▸ Problem requirements:
The first line of the entries below, the line containing "- → rocket (yellow) (556, 319, 49, 78)", and every line between them should be repeated exactly, and nothing else.

▸ Material supplied:
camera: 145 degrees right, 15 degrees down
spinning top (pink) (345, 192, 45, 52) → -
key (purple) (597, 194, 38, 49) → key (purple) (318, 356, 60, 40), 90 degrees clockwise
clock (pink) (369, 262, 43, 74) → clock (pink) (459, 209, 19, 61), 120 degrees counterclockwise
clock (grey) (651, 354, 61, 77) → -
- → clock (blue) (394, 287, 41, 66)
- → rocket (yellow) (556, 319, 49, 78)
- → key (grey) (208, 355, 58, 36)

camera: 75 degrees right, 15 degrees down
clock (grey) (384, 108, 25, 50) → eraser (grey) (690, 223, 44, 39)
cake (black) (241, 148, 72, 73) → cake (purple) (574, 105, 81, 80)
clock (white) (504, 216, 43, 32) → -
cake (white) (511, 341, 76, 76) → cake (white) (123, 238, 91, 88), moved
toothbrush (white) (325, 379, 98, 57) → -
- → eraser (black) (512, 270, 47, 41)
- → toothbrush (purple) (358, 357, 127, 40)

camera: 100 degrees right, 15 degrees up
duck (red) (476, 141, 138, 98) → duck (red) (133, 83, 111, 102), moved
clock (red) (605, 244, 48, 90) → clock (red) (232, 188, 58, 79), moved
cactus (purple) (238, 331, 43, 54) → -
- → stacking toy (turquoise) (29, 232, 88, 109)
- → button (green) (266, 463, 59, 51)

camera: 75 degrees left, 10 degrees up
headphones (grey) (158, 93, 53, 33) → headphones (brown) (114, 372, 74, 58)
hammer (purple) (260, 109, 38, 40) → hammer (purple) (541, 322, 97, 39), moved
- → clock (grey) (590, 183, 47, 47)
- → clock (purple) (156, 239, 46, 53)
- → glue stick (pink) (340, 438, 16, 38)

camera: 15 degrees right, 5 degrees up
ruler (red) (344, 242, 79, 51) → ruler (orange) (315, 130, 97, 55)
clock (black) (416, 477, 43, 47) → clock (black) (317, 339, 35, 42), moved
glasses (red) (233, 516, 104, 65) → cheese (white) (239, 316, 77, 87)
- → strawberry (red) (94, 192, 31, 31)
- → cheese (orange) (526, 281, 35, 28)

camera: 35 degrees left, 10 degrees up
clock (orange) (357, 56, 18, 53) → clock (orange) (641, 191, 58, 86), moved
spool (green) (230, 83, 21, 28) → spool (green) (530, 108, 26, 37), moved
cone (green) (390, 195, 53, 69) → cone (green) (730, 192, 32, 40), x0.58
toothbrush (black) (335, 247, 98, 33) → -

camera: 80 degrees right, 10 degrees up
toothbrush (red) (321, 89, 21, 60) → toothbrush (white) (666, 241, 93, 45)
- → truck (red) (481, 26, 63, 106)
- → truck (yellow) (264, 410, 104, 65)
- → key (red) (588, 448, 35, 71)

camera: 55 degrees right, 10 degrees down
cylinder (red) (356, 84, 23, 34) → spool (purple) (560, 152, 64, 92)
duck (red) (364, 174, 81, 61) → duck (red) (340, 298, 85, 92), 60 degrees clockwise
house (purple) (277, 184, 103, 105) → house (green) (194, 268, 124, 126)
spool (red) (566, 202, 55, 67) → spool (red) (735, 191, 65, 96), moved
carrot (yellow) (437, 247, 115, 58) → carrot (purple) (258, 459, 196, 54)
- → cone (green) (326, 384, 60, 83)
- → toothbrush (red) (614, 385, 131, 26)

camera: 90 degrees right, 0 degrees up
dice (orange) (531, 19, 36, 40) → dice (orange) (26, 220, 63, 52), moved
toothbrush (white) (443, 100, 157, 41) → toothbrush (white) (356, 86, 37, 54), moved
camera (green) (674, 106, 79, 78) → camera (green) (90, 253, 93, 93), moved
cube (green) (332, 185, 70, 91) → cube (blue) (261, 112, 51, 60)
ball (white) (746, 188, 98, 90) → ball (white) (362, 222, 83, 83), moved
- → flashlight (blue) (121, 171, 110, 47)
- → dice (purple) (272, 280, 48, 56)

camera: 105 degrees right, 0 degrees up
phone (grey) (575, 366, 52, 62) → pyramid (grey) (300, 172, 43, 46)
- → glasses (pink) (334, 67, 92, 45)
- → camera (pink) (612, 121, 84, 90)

▸ Answer to this exercise:
camera: 145 degrees right, 15 degrees down
spinning top (pink) (345, 192, 45, 52) → -
key (purple) (597, 194, 38, 49) → key (purple) (318, 356, 60, 40), 90 degrees clockwise
clock (pink) (369, 262, 43, 74) → clock (pink) (459, 209, 19, 61), 120 degrees counterclockwise
clock (grey) (651, 354, 61, 77) → -
- → clock (blue) (394, 287, 41, 66)
- → rocket (yellow) (556, 319, 49, 78)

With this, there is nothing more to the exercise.